**EXERCISE GOAL:** Your job with the data below: print everything from the line that holds "RTC pin SQW: D2 -> A0" down to the line that holds "RADIO1 pin CE: D3 -> D1", ends included, exactly, and nothing else.

**DATA:**
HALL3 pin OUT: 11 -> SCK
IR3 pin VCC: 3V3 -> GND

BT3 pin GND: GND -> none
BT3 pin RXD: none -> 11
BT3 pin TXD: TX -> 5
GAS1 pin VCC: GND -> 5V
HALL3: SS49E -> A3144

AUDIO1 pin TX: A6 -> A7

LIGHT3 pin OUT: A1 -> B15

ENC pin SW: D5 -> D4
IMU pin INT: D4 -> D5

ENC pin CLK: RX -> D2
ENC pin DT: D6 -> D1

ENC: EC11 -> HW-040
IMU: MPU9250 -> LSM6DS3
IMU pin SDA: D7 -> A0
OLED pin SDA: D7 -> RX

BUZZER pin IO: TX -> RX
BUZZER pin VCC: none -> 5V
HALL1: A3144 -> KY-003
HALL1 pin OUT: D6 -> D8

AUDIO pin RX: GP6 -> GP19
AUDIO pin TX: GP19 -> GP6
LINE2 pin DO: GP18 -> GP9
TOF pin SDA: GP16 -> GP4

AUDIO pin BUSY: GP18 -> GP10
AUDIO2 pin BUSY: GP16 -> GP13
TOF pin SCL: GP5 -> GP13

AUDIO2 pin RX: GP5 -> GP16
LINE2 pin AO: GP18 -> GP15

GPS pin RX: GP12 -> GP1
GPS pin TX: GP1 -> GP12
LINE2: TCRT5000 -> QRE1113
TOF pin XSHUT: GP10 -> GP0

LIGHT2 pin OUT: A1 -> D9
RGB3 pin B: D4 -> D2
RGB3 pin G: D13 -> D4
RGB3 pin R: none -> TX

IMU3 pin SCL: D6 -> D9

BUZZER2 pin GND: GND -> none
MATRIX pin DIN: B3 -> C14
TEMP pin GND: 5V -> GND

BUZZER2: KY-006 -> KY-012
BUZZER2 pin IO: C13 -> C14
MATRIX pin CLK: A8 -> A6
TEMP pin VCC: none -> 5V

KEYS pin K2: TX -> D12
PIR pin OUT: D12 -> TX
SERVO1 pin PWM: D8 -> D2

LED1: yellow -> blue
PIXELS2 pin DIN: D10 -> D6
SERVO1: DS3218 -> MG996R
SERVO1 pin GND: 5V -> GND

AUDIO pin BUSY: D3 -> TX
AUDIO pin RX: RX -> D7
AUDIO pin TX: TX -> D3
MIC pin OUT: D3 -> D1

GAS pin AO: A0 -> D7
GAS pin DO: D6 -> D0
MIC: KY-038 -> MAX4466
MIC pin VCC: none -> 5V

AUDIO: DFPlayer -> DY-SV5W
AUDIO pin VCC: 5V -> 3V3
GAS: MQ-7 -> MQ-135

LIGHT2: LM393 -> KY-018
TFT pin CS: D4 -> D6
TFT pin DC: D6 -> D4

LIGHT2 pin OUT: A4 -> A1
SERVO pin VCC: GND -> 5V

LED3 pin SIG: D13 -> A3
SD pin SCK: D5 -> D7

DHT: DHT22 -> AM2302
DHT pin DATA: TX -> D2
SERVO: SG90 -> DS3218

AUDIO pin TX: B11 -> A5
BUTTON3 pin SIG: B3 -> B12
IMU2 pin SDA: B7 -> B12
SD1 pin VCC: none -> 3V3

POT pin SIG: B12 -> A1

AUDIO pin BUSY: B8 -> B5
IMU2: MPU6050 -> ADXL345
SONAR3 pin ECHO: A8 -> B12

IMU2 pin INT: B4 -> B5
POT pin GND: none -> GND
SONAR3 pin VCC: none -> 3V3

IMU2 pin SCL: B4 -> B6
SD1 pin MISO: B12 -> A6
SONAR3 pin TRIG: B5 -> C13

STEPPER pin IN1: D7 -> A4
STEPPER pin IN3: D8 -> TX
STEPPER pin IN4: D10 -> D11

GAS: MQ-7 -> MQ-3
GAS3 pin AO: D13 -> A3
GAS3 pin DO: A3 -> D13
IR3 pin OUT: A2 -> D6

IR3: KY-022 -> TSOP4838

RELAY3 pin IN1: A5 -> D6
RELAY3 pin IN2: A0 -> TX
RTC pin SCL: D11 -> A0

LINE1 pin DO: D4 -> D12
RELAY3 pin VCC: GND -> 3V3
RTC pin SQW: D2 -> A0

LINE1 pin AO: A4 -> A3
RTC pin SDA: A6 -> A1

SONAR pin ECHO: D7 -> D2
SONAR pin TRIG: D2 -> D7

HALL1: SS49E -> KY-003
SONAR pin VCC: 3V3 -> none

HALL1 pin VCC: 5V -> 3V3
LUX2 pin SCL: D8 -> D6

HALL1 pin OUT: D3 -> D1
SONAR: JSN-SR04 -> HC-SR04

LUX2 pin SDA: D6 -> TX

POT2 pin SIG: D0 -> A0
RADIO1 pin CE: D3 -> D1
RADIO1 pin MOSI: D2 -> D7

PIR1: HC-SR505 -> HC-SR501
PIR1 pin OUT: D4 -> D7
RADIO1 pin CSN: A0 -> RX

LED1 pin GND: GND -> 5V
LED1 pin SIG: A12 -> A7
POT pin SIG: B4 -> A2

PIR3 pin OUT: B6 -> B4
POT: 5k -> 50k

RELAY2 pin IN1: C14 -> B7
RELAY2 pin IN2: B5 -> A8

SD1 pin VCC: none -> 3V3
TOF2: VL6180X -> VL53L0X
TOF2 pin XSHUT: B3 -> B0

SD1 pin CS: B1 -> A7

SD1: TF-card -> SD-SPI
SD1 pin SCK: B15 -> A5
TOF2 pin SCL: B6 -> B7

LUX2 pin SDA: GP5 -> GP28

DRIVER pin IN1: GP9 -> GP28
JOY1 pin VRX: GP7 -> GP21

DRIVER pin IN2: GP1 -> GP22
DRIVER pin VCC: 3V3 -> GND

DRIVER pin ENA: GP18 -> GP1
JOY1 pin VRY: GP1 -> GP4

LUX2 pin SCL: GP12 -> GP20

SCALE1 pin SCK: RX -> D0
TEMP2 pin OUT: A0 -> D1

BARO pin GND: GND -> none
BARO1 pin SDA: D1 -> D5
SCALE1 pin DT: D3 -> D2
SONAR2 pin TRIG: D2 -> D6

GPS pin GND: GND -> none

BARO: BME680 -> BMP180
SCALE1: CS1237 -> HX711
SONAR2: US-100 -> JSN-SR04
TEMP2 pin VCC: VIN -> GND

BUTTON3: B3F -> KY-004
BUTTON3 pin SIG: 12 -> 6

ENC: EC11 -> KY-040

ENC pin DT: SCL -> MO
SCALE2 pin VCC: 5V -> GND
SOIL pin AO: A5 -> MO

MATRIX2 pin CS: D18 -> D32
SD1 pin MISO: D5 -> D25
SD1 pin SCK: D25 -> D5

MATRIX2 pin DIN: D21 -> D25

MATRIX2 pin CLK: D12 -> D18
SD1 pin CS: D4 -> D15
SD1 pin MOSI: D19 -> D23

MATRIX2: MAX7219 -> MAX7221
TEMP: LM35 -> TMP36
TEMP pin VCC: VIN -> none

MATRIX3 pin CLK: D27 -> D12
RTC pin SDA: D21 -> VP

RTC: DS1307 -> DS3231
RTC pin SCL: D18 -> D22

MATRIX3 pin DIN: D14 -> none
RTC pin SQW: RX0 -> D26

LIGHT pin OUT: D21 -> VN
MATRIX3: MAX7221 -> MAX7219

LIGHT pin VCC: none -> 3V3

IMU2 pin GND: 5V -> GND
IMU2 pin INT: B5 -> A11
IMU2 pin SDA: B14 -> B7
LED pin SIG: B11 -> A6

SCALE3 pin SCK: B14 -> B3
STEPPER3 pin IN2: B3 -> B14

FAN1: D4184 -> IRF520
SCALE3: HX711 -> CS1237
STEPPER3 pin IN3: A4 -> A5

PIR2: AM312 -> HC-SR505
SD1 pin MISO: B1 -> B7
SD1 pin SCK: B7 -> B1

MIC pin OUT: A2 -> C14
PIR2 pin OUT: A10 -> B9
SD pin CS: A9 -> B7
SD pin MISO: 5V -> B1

**OUTPUT FOR THIS EXERCISE:**
RTC pin SQW: D2 -> A0

LINE1 pin AO: A4 -> A3
RTC pin SDA: A6 -> A1

SONAR pin ECHO: D7 -> D2
SONAR pin TRIG: D2 -> D7

HALL1: SS49E -> KY-003
SONAR pin VCC: 3V3 -> none

HALL1 pin VCC: 5V -> 3V3
LUX2 pin SCL: D8 -> D6

HALL1 pin OUT: D3 -> D1
SONAR: JSN-SR04 -> HC-SR04

LUX2 pin SDA: D6 -> TX

POT2 pin SIG: D0 -> A0
RADIO1 pin CE: D3 -> D1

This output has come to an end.